*** Opening of Material provided ***
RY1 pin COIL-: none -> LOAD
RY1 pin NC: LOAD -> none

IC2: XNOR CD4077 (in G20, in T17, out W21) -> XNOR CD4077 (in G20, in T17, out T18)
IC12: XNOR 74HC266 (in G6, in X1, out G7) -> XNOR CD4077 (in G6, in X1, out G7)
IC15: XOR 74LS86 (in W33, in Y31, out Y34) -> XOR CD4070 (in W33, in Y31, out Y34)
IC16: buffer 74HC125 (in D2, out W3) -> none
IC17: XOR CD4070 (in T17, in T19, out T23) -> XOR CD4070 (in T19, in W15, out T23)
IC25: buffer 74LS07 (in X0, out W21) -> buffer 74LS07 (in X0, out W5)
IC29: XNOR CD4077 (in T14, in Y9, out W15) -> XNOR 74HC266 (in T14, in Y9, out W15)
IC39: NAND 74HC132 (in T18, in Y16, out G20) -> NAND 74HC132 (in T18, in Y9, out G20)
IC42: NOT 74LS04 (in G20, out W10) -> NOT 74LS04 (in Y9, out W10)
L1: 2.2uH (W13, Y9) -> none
*** Close of Material provided ***
Only the lines from the one bearing "IC42: NOT 74LS04" to the end of the material belong in the answer; set them down verbatim.

IC42: NOT 74LS04 (in G20, out W10) -> NOT 74LS04 (in Y9, out W10)
L1: 2.2uH (W13, Y9) -> none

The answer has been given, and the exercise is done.